ASSIGNMENT:
What lines in the entries hold the string "cyan"? List them.

* * * * *

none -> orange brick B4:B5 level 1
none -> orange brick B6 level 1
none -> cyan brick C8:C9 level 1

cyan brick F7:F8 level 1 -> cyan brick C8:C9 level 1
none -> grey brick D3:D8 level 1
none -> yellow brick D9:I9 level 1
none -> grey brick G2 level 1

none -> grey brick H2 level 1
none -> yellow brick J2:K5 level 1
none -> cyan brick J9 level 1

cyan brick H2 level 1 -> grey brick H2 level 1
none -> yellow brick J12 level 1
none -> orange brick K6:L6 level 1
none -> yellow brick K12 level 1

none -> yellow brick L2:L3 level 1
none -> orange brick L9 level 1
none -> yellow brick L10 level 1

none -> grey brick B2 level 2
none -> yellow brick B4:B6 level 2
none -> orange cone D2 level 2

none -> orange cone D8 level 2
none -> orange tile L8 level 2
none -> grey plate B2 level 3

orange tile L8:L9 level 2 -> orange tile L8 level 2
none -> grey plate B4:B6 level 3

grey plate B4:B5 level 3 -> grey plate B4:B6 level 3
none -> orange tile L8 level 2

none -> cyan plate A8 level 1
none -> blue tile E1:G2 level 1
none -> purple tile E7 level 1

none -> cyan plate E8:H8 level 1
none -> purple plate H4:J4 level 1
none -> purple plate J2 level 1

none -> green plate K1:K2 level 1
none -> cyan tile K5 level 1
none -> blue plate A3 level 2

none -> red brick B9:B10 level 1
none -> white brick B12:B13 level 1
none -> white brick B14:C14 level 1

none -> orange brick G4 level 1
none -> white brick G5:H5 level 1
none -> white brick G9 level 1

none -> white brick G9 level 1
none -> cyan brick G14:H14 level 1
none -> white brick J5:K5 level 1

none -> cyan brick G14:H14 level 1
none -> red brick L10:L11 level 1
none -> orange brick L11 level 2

* * * * *

RESULT:
none -> cyan brick C8:C9 level 1
cyan brick F7:F8 level 1 -> cyan brick C8:C9 level 1
none -> cyan brick J9 level 1
cyan brick H2 level 1 -> grey brick H2 level 1
none -> cyan plate A8 level 1
none -> cyan plate E8:H8 level 1
none -> cyan tile K5 level 1
none -> cyan brick G14:H14 level 1
none -> cyan brick G14:H14 level 1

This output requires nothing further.